All of the listing is to be written out word for word, with the pictures left out.
--------------------------------
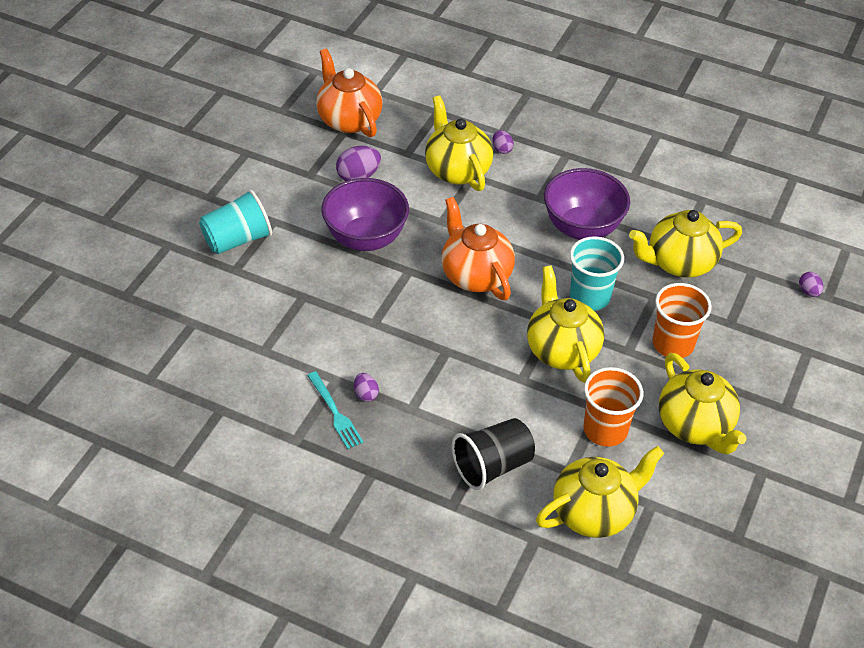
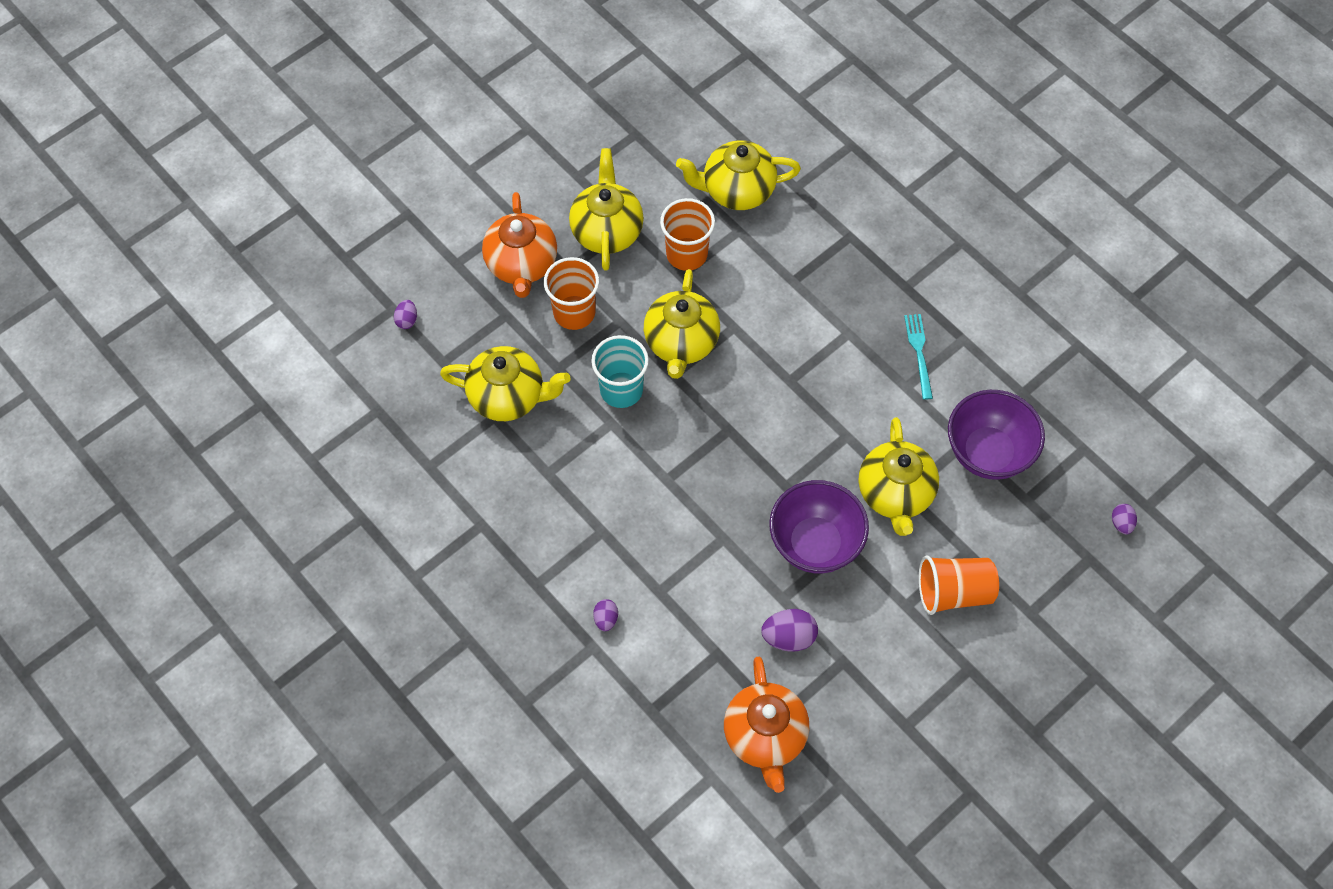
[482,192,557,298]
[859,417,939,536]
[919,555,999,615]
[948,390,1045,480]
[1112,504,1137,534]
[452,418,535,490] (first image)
--------------------------------
Written response
[482,192,557,298]
[859,417,939,536]
[919,555,999,615]
[948,390,1045,480]
[1112,504,1137,534]
[452,418,535,490] (first image)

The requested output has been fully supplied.